BEGIN Input material

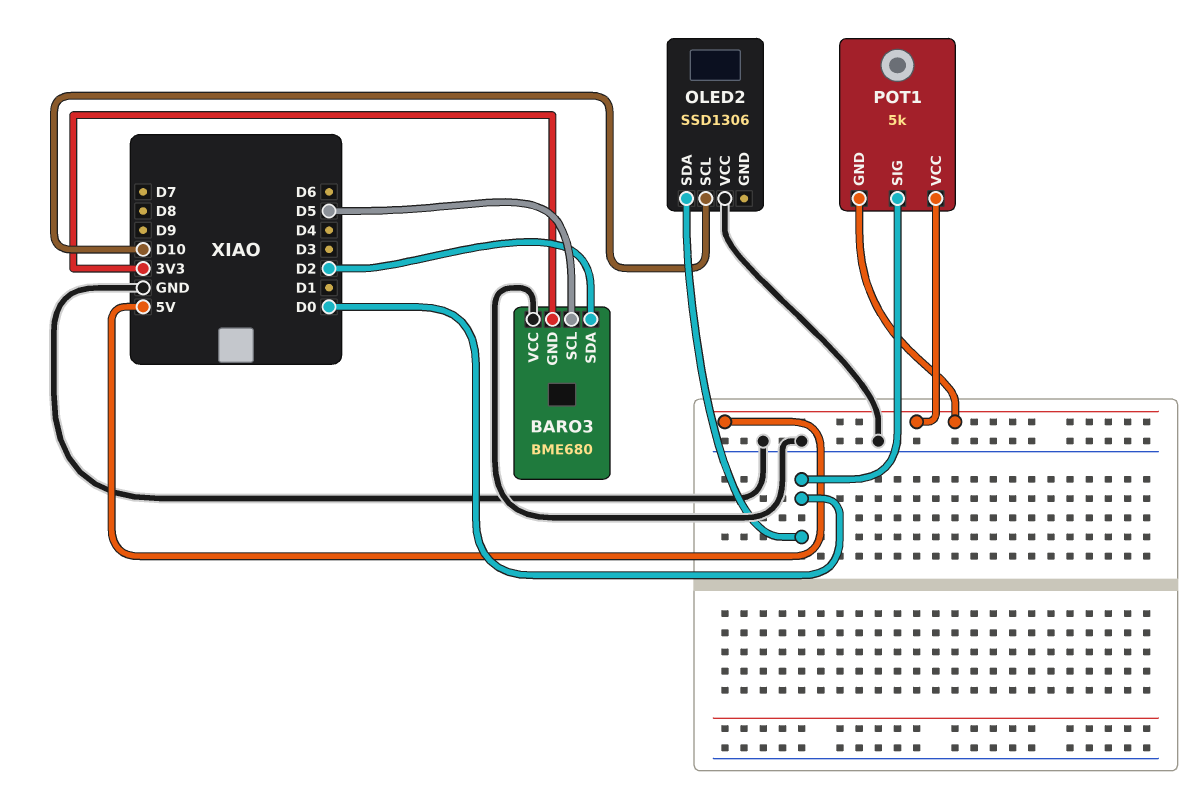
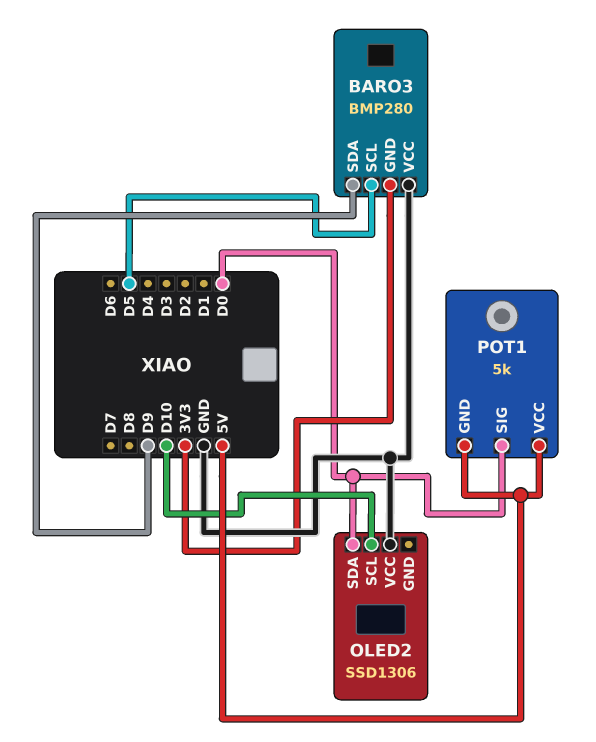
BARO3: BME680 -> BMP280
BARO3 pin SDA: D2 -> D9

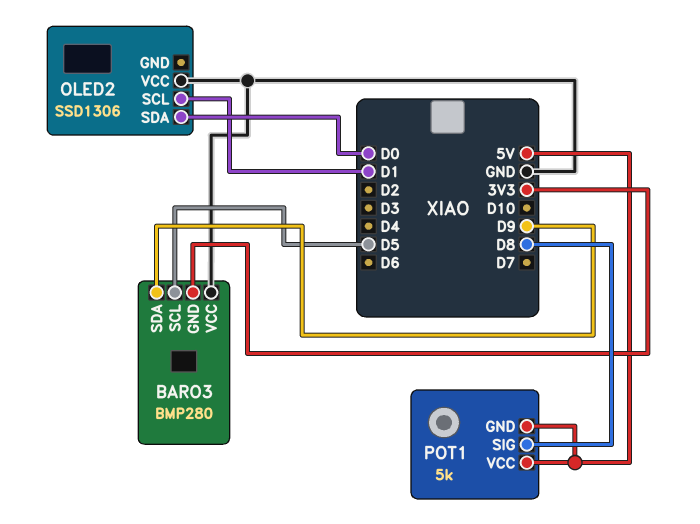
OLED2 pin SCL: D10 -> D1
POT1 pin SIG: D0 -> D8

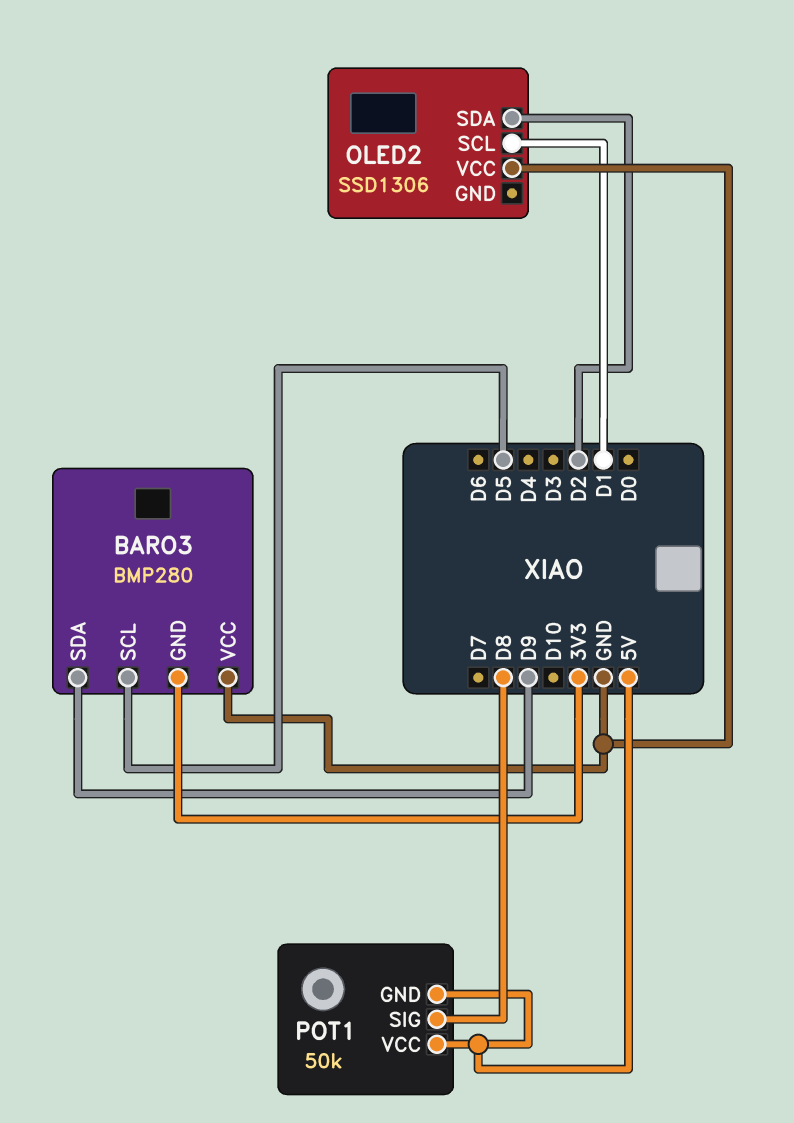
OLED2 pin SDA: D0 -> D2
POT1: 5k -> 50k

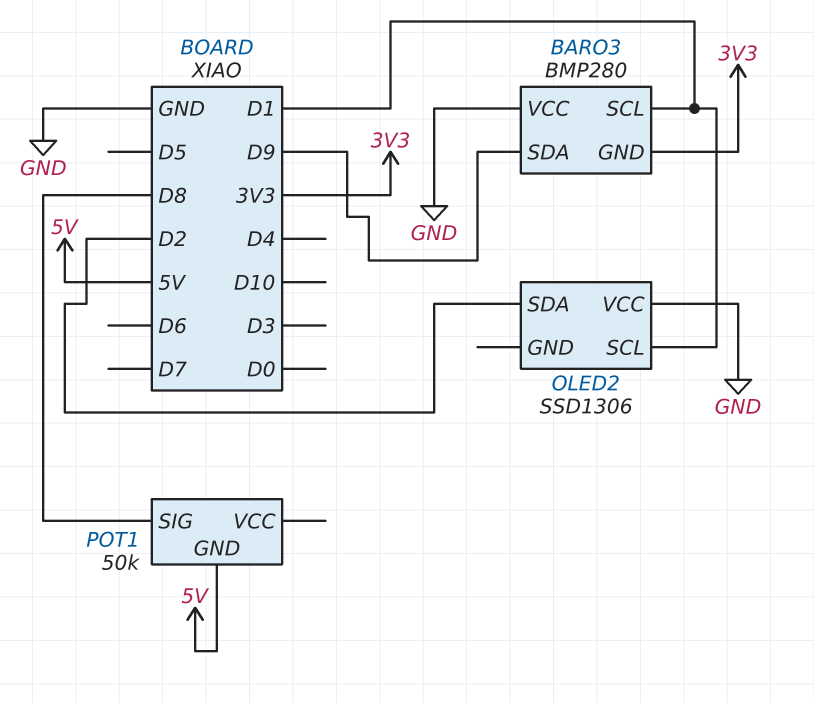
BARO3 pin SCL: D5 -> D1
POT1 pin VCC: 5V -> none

END Input material

• _Task to carry out_: Leave the pictures out and reproduce each record exactly as written.

• _Task answer_:
BARO3: BME680 -> BMP280
BARO3 pin SDA: D2 -> D9

OLED2 pin SCL: D10 -> D1
POT1 pin SIG: D0 -> D8

OLED2 pin SDA: D0 -> D2
POT1: 5k -> 50k

BARO3 pin SCL: D5 -> D1
POT1 pin VCC: 5V -> none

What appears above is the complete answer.